Problem requirements:
A word-for-word copy of all entries is required, without images.
*** Data ***
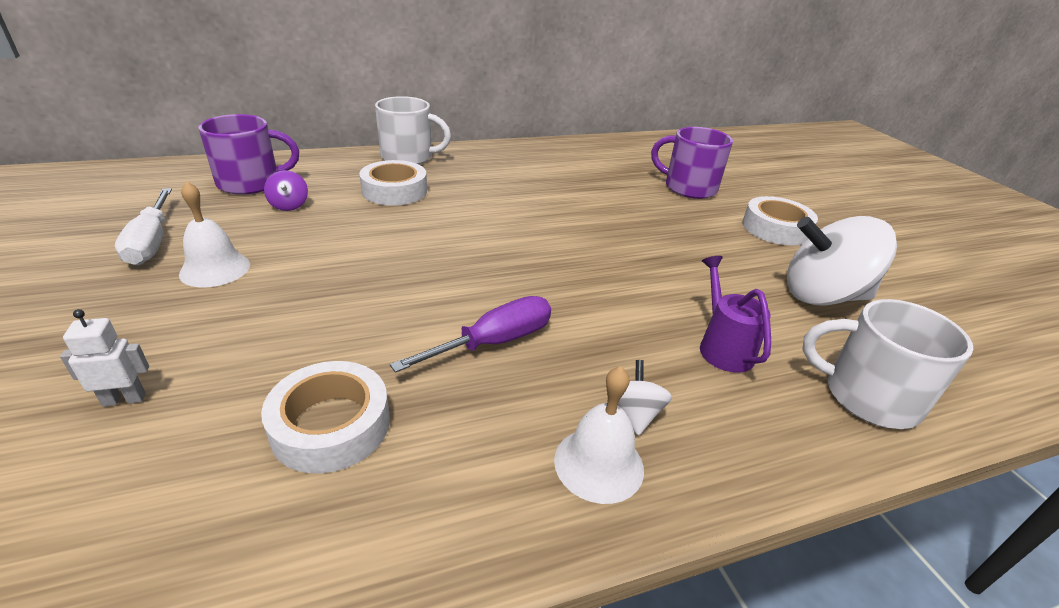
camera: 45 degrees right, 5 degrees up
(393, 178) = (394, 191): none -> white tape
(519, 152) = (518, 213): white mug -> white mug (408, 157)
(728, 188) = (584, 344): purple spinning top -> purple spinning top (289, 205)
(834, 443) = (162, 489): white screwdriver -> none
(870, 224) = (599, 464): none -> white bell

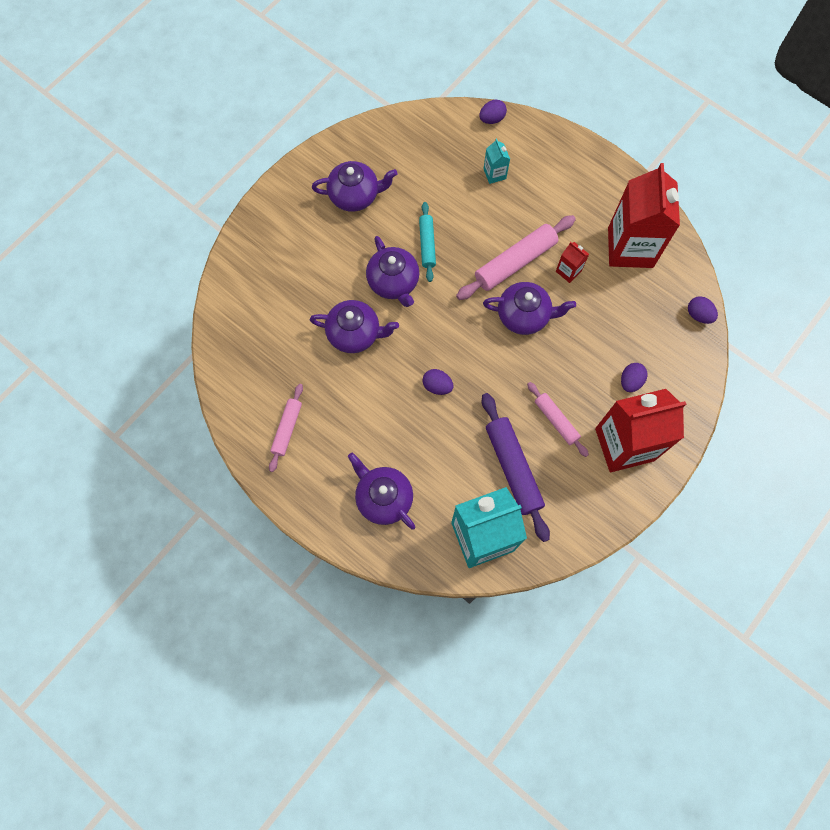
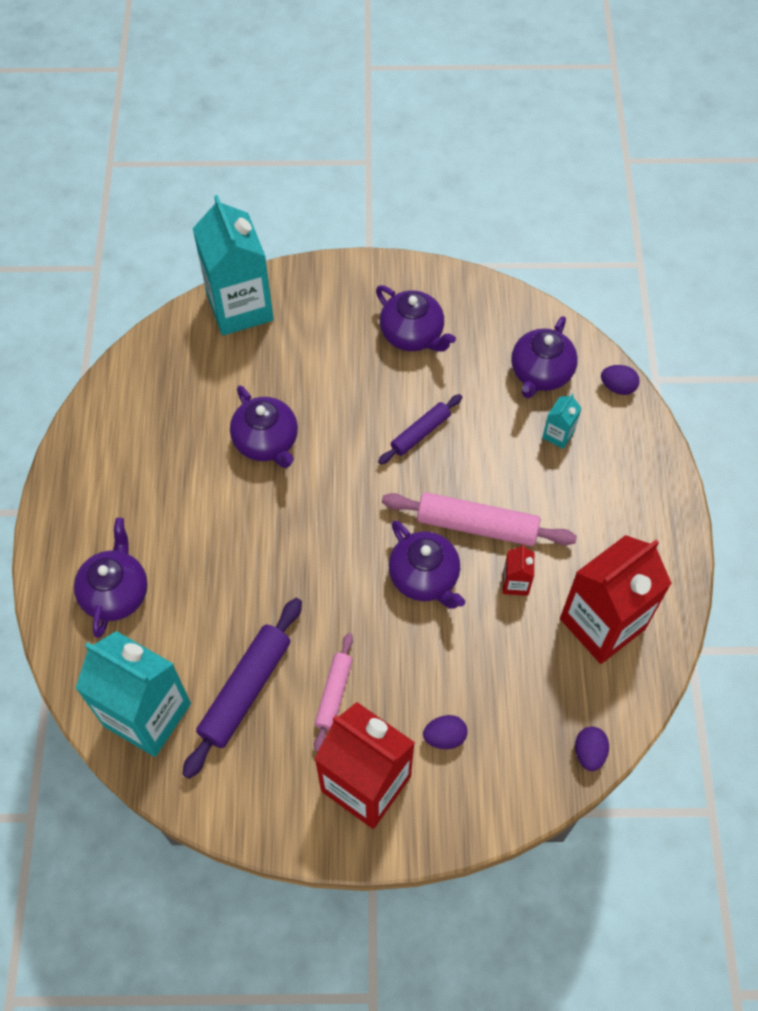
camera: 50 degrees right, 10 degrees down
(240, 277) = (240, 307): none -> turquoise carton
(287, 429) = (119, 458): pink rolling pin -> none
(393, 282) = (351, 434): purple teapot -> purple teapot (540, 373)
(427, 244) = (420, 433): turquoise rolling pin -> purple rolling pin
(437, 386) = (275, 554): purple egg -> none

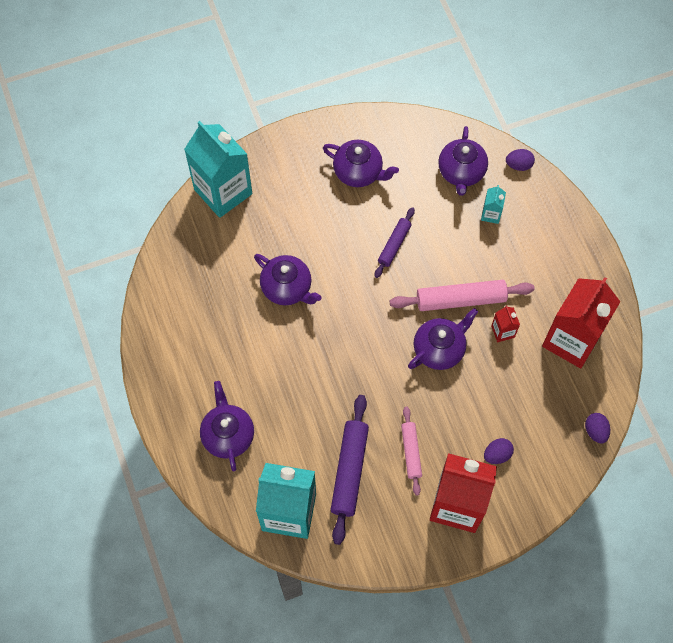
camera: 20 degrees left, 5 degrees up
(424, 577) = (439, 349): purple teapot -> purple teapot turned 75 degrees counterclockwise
*** End of Data ***
Solution for this exercise:
camera: 45 degrees right, 5 degrees up
(393, 178) = (394, 191): none -> white tape
(519, 152) = (518, 213): white mug -> white mug (408, 157)
(728, 188) = (584, 344): purple spinning top -> purple spinning top (289, 205)
(834, 443) = (162, 489): white screwdriver -> none
(870, 224) = (599, 464): none -> white bell

camera: 50 degrees right, 10 degrees down
(240, 277) = (240, 307): none -> turquoise carton
(287, 429) = (119, 458): pink rolling pin -> none
(393, 282) = (351, 434): purple teapot -> purple teapot (540, 373)
(427, 244) = (420, 433): turquoise rolling pin -> purple rolling pin
(437, 386) = (275, 554): purple egg -> none

camera: 20 degrees left, 5 degrees up
(424, 577) = (439, 349): purple teapot -> purple teapot turned 75 degrees counterclockwise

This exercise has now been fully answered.